Problem = List all lines of the data that include the string "camera".
■ ■ ■ ■
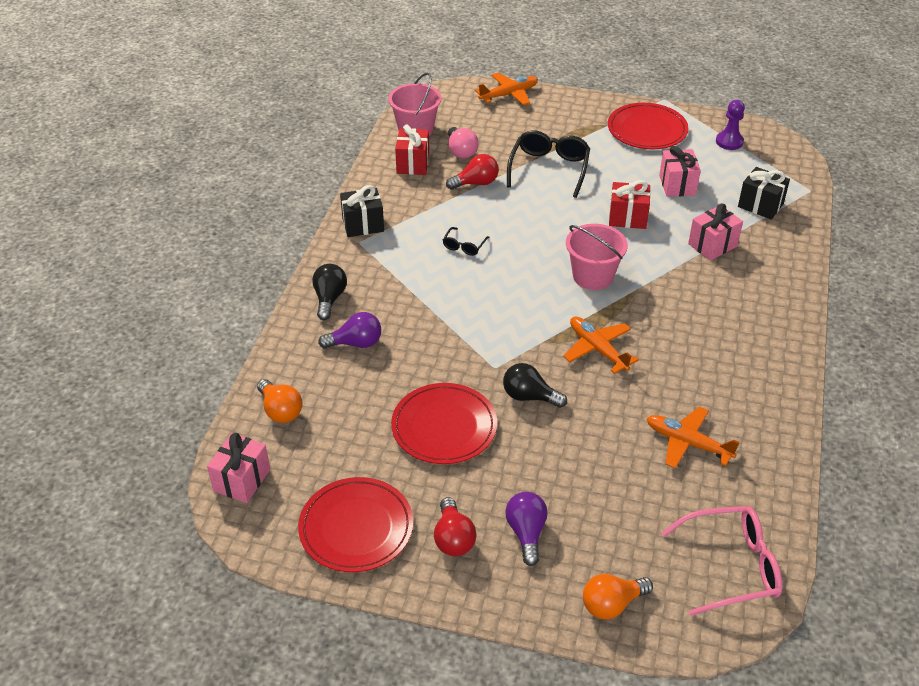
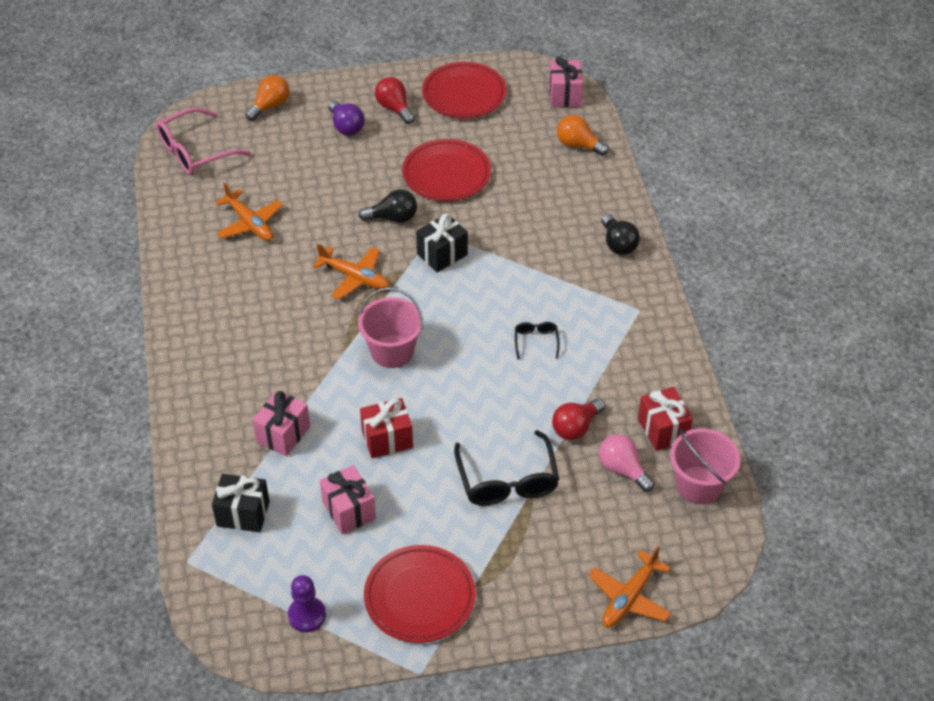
camera: 155 degrees right, 5 degrees up
(356, 343) = (563, 213): purple light bulb -> none
(363, 225) = (652, 330): black gift -> black gift (442, 254)
(688, 443) = (249, 223): orange plane -> orange plane turned 45 degrees clockwise

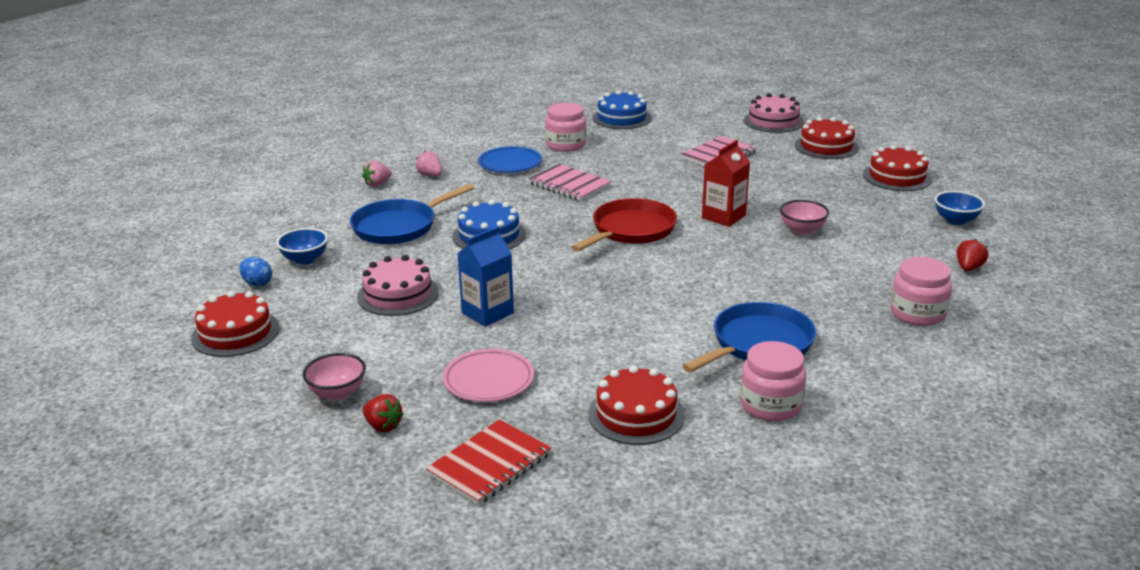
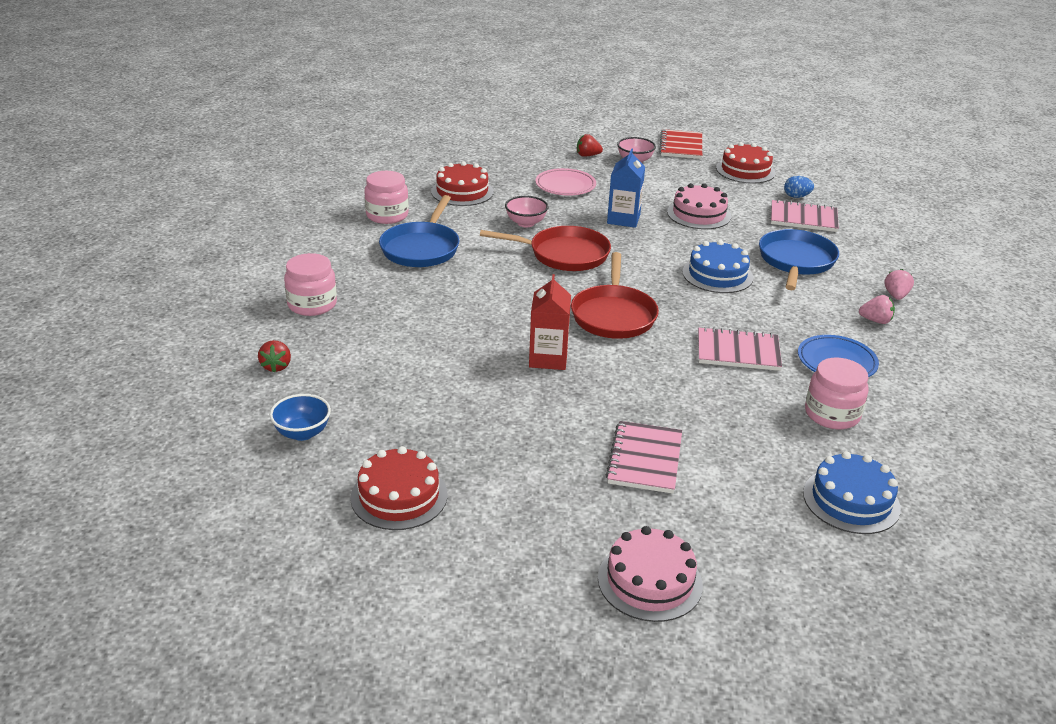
camera: 145 degrees right, 5 degrees up
(305, 259) = (803, 218): blue bowl -> pink notebook
(490, 465) = (512, 155): red notebook -> red notebook (681, 146)
(606, 292) = (564, 254): none -> red pan
(802, 230) = (459, 365): pink bowl -> pink bowl (526, 223)
(826, 146) = (528, 537): red cake -> none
■ ■ ■ ■
Answer to this exercise =
camera: 155 degrees right, 5 degrees up
camera: 145 degrees right, 5 degrees up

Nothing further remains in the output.